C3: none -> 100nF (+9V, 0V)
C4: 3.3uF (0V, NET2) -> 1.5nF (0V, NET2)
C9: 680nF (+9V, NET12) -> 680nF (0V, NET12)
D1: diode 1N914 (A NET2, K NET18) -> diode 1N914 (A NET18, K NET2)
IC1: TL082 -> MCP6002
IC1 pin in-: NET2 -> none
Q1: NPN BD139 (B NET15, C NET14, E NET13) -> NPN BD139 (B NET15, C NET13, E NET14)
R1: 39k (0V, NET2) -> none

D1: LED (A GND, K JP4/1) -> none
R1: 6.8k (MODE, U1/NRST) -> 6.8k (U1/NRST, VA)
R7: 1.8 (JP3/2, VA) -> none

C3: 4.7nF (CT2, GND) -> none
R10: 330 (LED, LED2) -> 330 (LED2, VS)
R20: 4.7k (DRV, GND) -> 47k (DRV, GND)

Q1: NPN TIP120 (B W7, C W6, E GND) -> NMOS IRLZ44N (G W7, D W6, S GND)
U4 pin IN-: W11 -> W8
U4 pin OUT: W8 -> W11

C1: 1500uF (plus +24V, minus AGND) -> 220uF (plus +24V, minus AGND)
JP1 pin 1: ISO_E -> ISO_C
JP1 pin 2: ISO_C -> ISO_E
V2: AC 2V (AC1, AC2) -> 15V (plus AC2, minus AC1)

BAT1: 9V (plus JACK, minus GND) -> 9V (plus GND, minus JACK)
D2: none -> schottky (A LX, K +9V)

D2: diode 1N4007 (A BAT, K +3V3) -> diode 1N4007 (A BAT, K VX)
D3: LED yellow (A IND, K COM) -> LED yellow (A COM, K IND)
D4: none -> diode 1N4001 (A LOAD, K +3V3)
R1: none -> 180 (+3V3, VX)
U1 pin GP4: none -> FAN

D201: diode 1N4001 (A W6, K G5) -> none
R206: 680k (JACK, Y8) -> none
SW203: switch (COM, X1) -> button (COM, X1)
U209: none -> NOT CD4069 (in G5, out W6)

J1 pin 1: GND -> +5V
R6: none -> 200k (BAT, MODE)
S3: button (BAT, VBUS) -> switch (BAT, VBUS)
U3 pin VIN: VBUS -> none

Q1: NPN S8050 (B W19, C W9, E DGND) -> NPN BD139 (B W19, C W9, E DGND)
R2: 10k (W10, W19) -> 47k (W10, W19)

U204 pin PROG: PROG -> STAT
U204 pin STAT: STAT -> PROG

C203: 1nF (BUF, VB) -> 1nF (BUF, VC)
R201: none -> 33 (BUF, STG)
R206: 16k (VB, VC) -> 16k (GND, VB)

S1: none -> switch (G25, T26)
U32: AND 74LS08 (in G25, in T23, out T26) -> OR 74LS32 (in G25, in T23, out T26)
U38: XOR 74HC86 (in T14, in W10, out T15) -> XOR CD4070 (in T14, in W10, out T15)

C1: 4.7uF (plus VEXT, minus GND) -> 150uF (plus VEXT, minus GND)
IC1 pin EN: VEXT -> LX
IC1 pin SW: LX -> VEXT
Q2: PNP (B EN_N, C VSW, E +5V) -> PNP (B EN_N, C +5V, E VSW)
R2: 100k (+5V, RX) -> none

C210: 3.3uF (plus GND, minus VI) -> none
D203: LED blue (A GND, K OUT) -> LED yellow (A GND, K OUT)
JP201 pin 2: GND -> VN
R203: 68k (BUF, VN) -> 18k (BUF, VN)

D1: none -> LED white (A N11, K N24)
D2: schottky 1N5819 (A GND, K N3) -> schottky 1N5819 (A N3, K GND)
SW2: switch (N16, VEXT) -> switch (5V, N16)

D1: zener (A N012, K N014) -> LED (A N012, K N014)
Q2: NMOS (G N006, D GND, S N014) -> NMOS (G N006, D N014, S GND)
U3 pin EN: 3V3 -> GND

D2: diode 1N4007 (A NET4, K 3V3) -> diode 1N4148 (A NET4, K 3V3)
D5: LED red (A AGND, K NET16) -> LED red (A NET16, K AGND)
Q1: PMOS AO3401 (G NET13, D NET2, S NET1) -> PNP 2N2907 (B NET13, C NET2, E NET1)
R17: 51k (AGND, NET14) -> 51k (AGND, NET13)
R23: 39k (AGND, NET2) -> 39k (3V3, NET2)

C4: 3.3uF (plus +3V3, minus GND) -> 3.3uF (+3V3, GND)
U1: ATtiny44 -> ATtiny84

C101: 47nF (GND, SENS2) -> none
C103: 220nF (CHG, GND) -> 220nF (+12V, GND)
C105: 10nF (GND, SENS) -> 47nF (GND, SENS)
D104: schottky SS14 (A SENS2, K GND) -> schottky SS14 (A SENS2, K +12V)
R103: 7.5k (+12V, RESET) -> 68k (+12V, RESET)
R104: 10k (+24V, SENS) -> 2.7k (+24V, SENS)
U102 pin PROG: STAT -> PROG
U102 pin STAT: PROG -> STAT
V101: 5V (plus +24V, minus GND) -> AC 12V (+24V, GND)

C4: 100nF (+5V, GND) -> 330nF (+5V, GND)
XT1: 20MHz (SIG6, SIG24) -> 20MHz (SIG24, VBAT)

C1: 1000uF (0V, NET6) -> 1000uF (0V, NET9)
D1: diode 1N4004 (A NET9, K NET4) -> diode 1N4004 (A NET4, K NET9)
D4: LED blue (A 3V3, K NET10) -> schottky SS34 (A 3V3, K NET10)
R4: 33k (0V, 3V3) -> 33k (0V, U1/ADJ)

—————

INSTRUCTIONS FOR THE TASK
An exact, complete copy of the lines above from the one with "D1: none -> LED white (A N11, K N24)" through the one with "Q2: NMOS (G" is the whole answer.

SOLUTION TO THIS TASK
D1: none -> LED white (A N11, K N24)
D2: schottky 1N5819 (A GND, K N3) -> schottky 1N5819 (A N3, K GND)
SW2: switch (N16, VEXT) -> switch (5V, N16)

D1: zener (A N012, K N014) -> LED (A N012, K N014)
Q2: NMOS (G N006, D GND, S N014) -> NMOS (G N006, D N014, S GND)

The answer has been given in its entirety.